◆ **Required action**
Search the listing for the word "STEPPER" and return each line that contains it.

#### Material provided ####

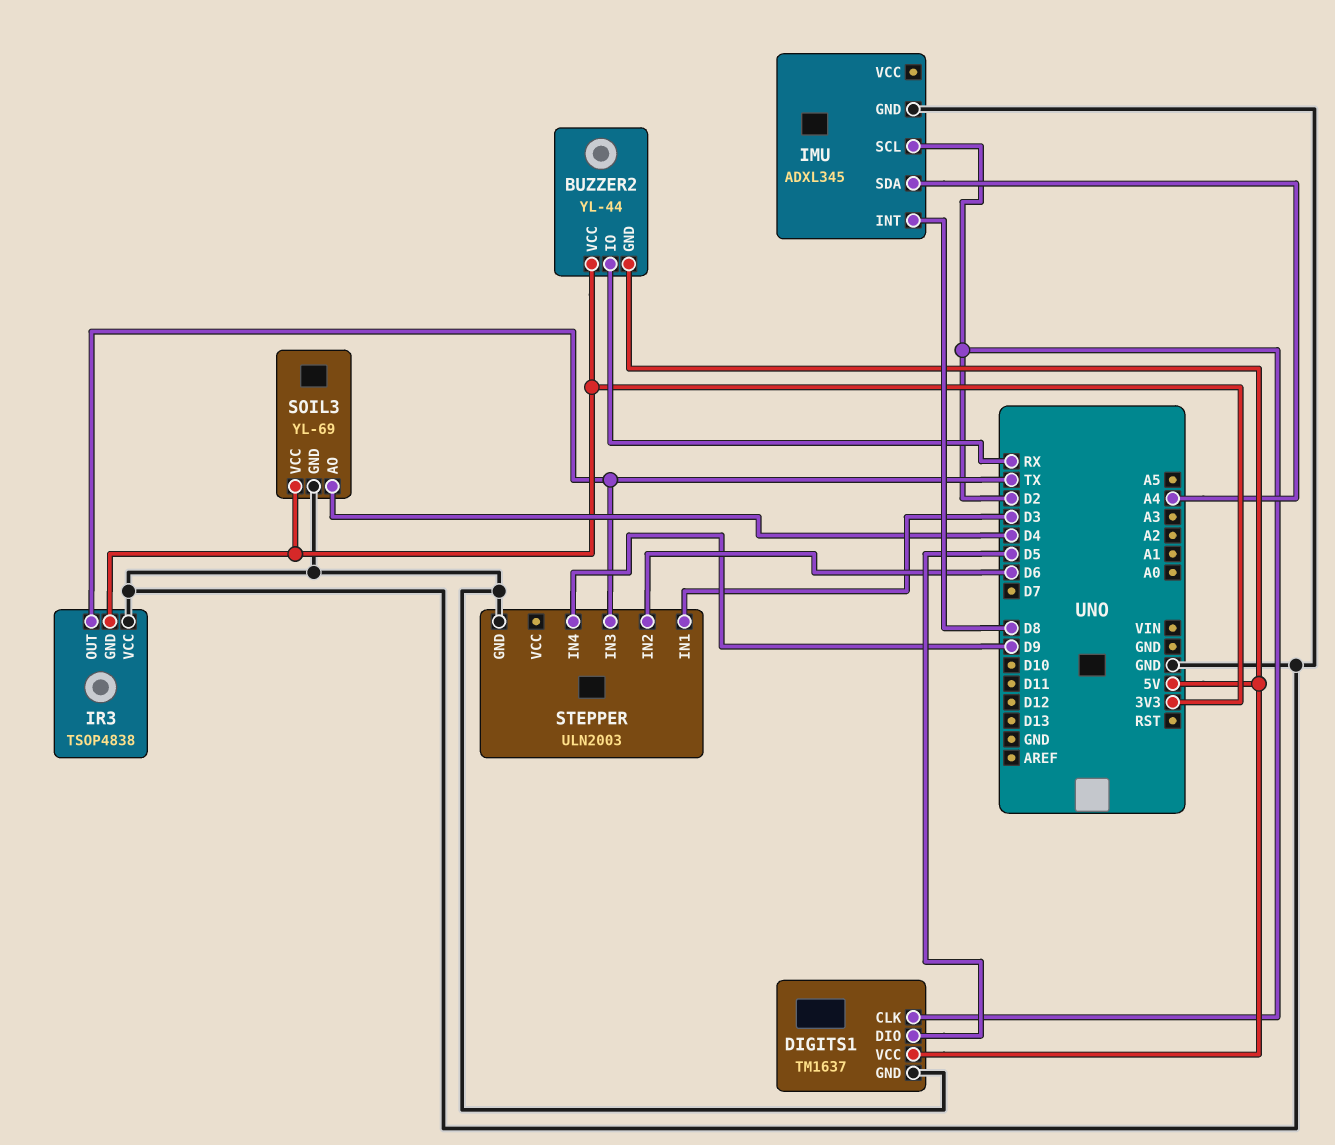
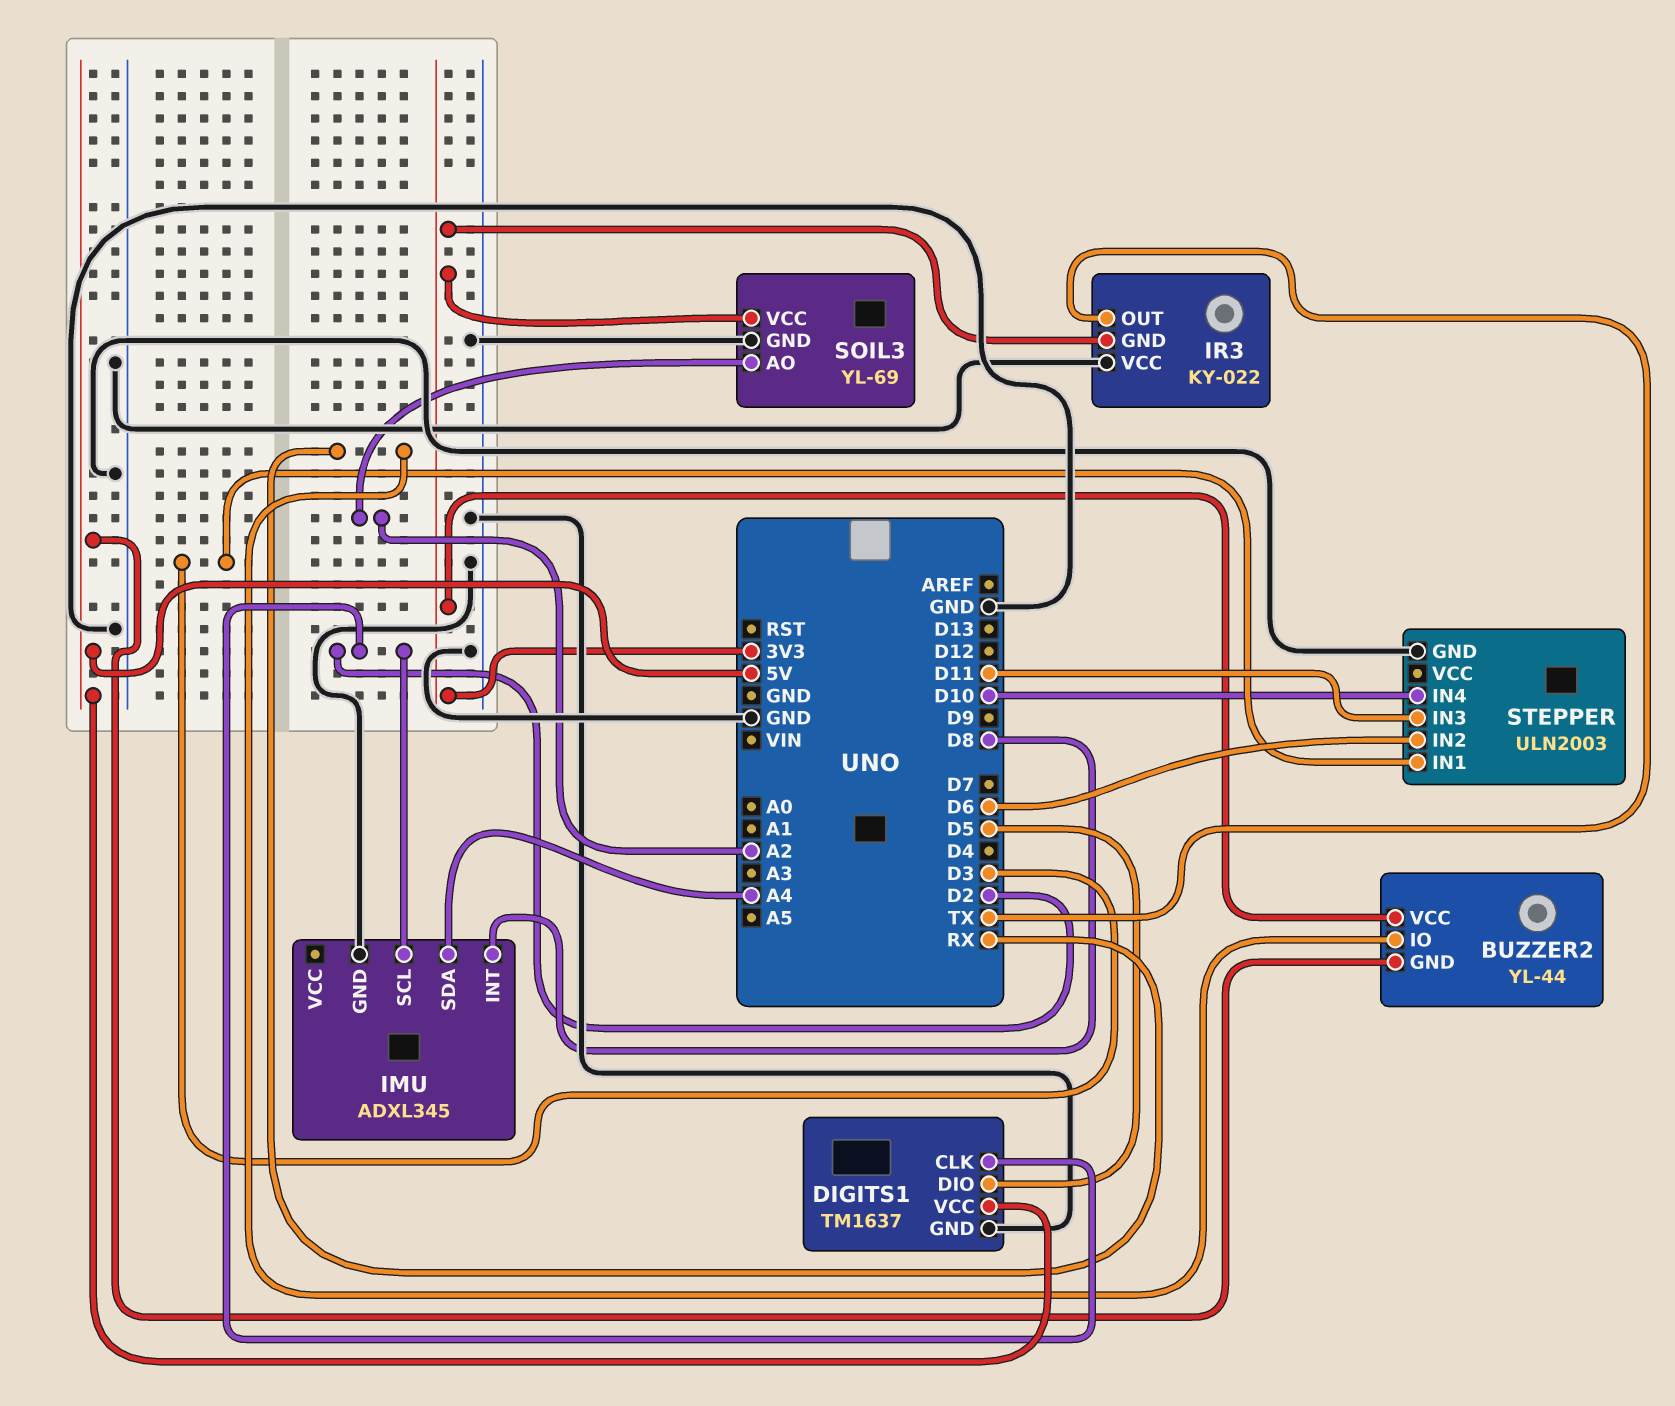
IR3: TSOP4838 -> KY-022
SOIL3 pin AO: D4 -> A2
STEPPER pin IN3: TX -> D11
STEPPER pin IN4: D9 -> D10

####
#### Material provided ####

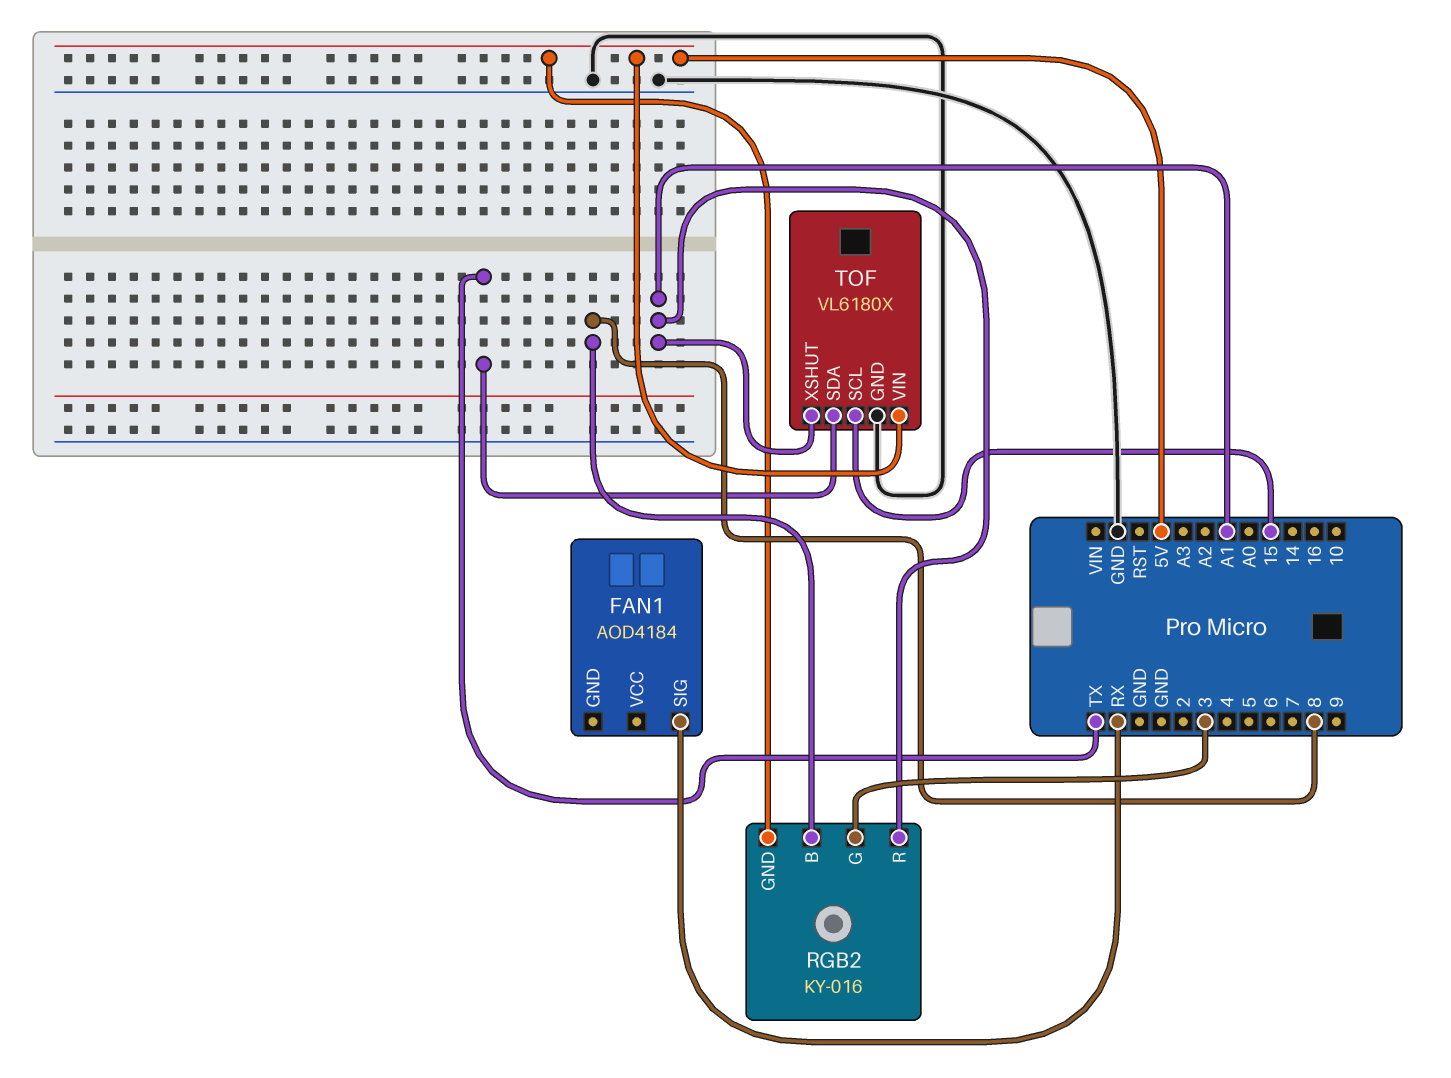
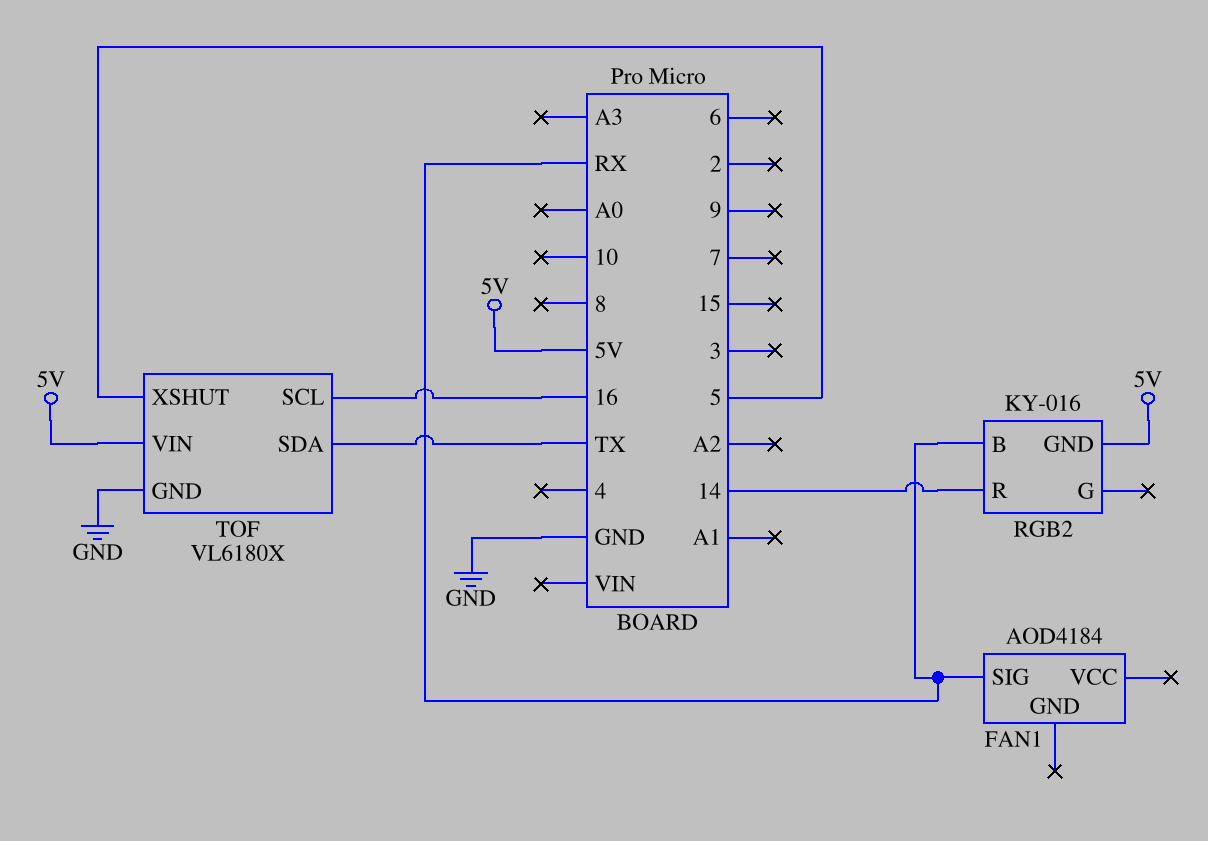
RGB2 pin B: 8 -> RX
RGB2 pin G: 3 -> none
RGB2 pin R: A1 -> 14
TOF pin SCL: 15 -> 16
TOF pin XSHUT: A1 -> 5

####

◆ **Response area**
STEPPER pin IN3: TX -> D11
STEPPER pin IN4: D9 -> D10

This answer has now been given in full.